- **Exercise aim**
Give the data again exactly as written, skipping any pictures.

- **Recorded data**
══════════

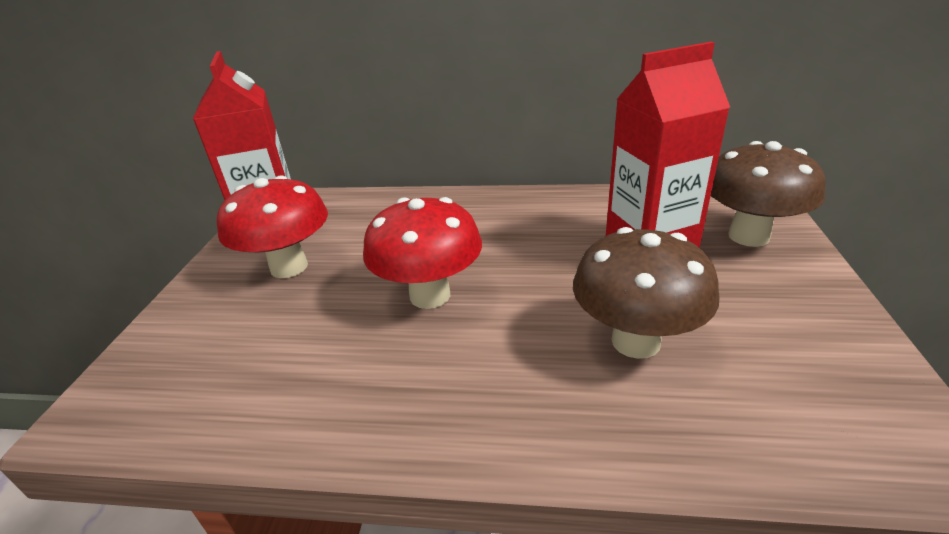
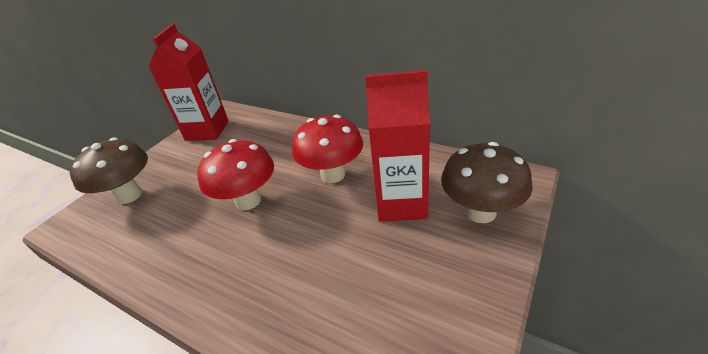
camera: 25 degrees right, 5 degrees up
(289, 267) = (196, 160): red mushroom -> red mushroom (333, 175)
(635, 341) = (331, 271): brown mushroom -> brown mushroom (129, 195)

══════════

- **Solution for this problem**
camera: 25 degrees right, 5 degrees up
(289, 267) = (196, 160): red mushroom -> red mushroom (333, 175)
(635, 341) = (331, 271): brown mushroom -> brown mushroom (129, 195)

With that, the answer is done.